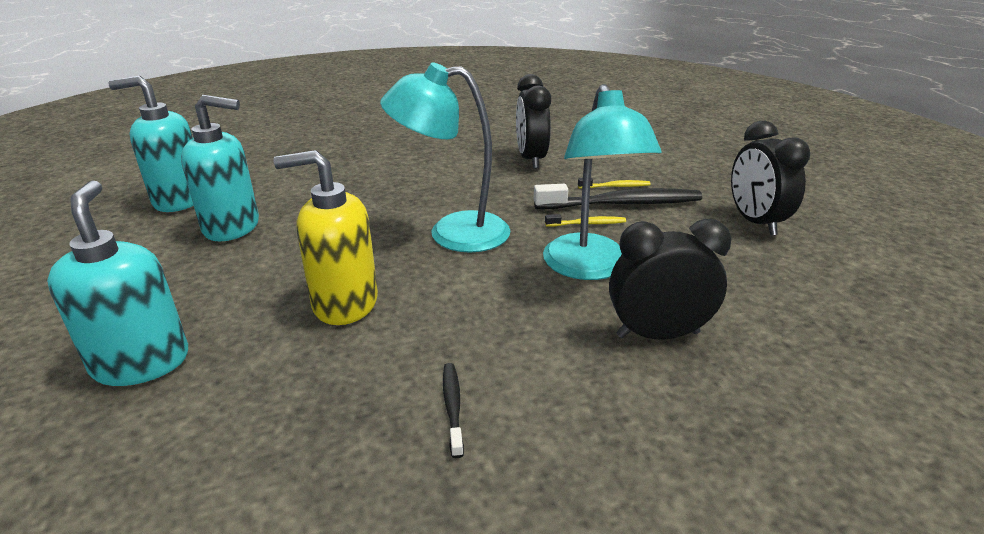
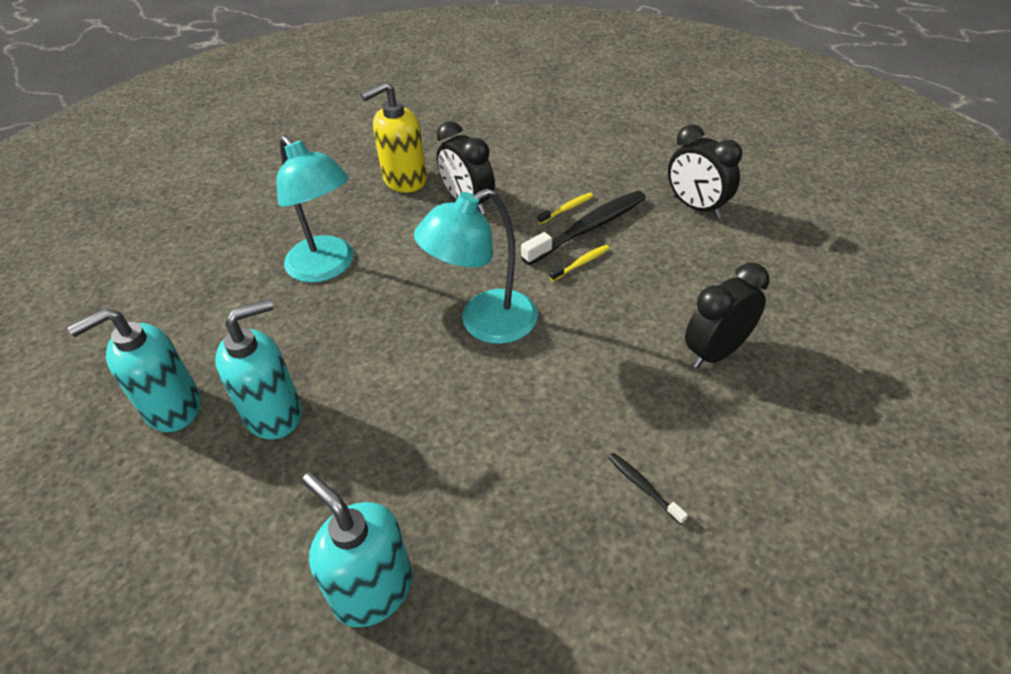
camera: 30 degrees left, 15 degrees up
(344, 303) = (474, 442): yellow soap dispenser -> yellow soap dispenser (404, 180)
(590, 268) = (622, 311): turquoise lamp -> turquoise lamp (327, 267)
* * *
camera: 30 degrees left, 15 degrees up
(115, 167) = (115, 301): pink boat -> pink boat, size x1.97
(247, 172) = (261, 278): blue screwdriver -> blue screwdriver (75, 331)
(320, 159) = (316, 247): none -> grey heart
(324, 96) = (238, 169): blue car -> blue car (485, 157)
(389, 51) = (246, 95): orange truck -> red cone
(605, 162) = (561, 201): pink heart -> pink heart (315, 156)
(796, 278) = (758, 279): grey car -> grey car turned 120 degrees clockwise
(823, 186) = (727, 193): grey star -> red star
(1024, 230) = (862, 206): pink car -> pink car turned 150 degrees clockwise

*What is being asked*.
Scan the entries for the word "turned". Report each line that has it.

*Answer box*.
(796, 278) = (758, 279): grey car -> grey car turned 120 degrees clockwise
(1024, 230) = (862, 206): pink car -> pink car turned 150 degrees clockwise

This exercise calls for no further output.